(Scene change data)
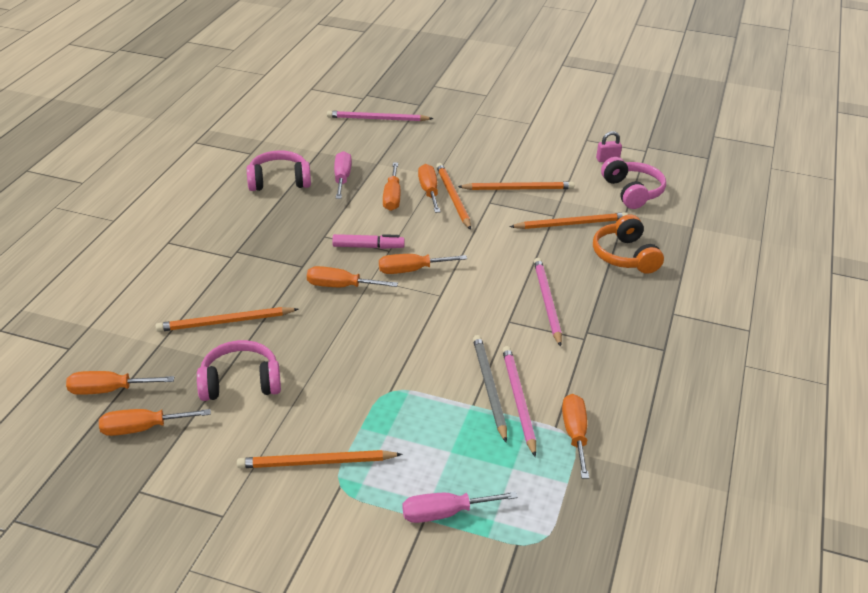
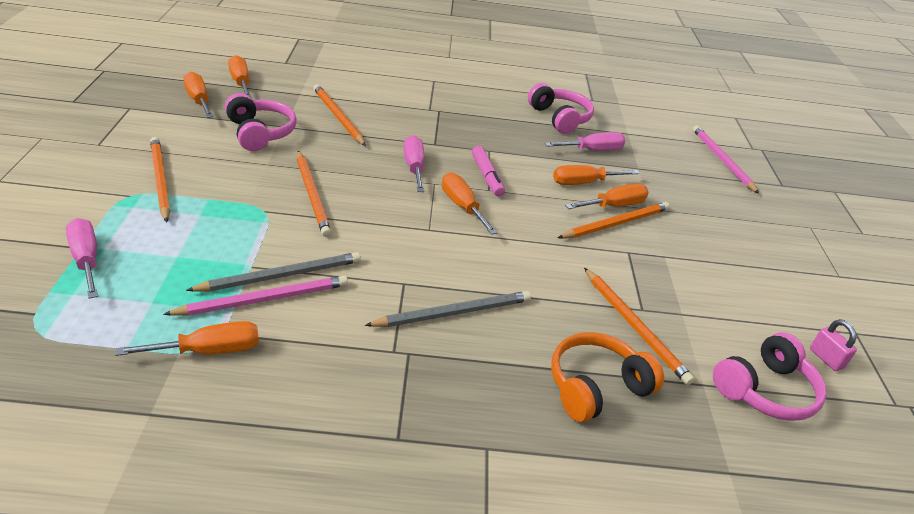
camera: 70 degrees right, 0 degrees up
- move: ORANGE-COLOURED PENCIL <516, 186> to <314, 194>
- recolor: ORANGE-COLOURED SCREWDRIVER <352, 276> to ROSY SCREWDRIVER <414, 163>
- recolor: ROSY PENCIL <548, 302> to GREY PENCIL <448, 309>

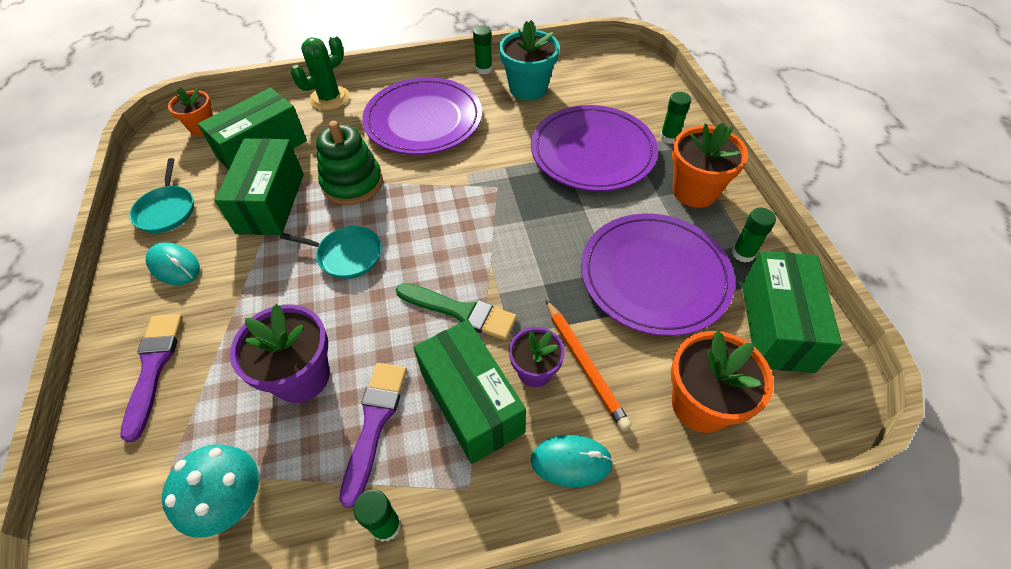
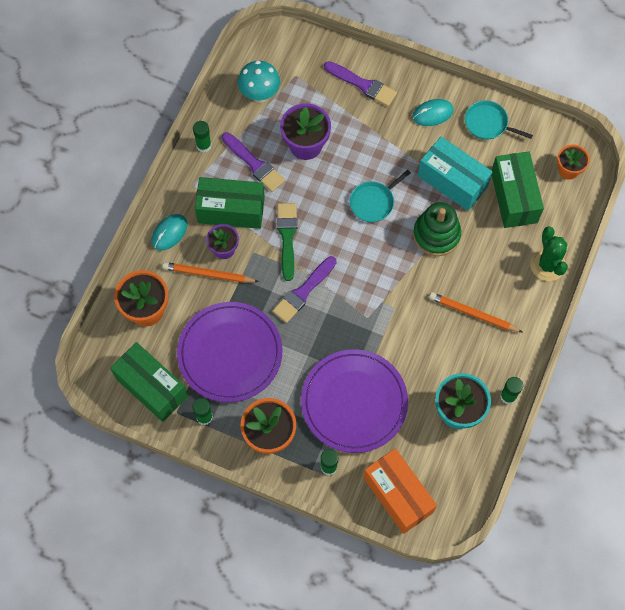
camera: 125 degrees right, 15 degrees up
- insert: VIOLET BRUSH <304, 289>
- insert: ORANGE-COLOURED PACKAGE <400, 491>
- replace: VIOLET PLATE <422, 116> to ORANGE-COLOURED PENCIL <475, 312>
- recolor: EMERALD PACKAGE <259, 186> to TEAL PACKAGE <455, 174>
- rotate: EMERALD BRUSH <456, 311> = <287, 242> 120 degrees clockwise

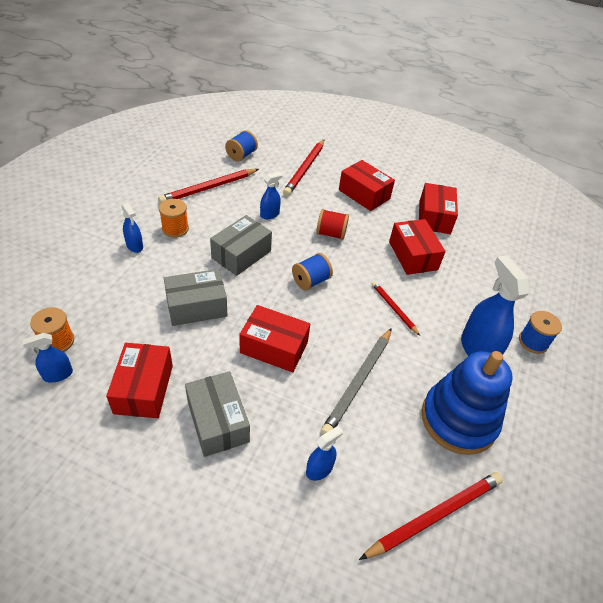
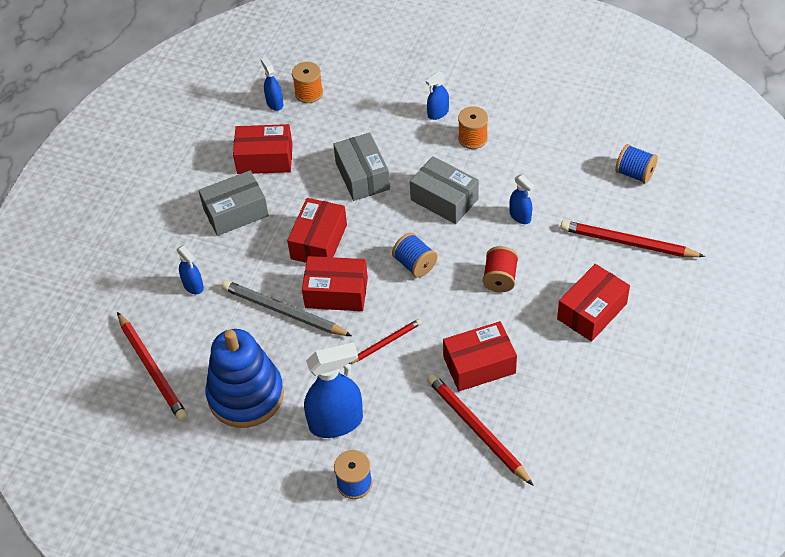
camera: 95 degrees right, 5 degrees up
- move: CRIMSON PENCIL <208, 186> to <480, 429>
- move: CRIMSON PACKAGE <438, 208> to <335, 283>

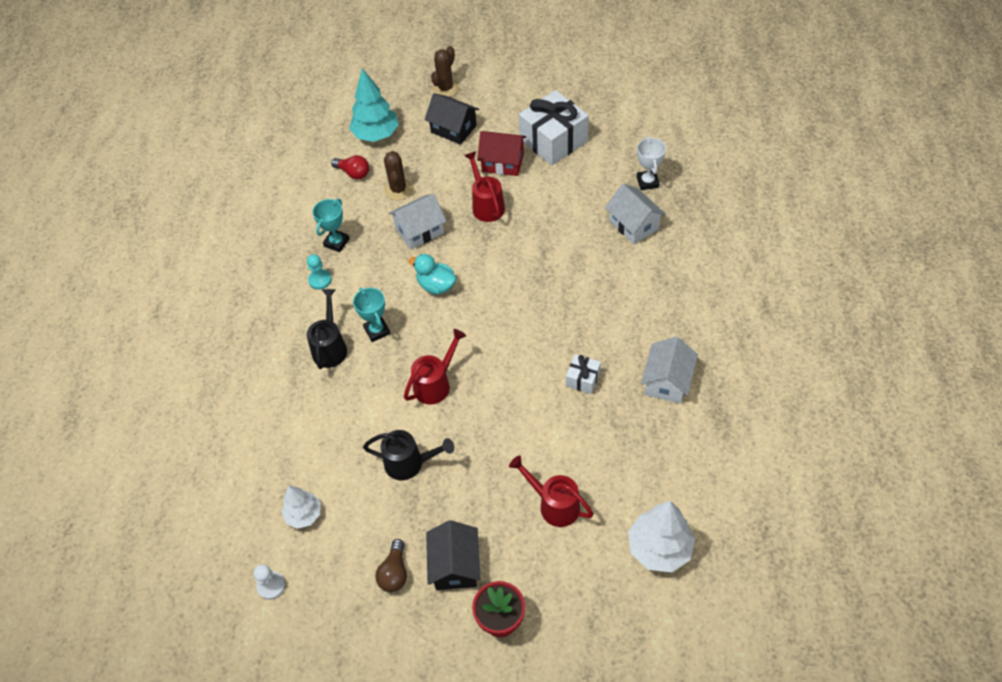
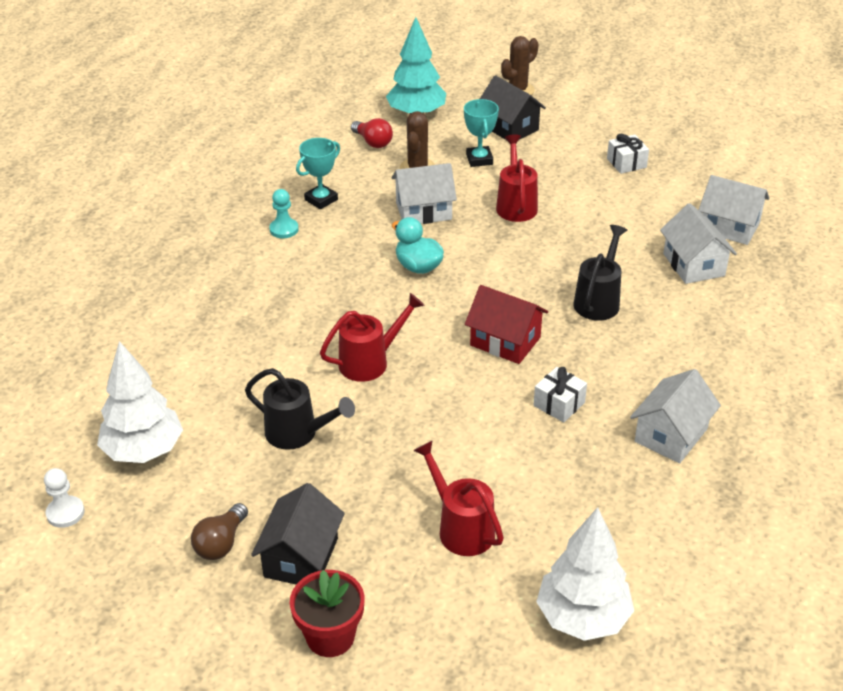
camera: 15 degrees right, 15 degrees down
- move: JET-BLACK WATERING CAN <327, 329> to <600, 273>
- move: TEAL TROPHY <371, 315> to <481, 133>
- move: CRIMSON HOUSE <501, 153> to <506, 324>
- replace: SNOW-WHITE TROPHY <651, 163> to SNOW-WHITE HOUSE <734, 210>
- resize: SNOW-WHITE FIR TREE <301, 507> = <140, 402> x1.61
- resize: SNOW-WHITE PRESENT <554, 127> = <628, 154> x0.47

● ASSIGNMENT
Which lines in the data above hold the string "right"? Return each of them.

● SOLVED PROBLEM
camera: 70 degrees right, 0 degrees up
camera: 125 degrees right, 15 degrees up
camera: 95 degrees right, 5 degrees up
camera: 15 degrees right, 15 degrees down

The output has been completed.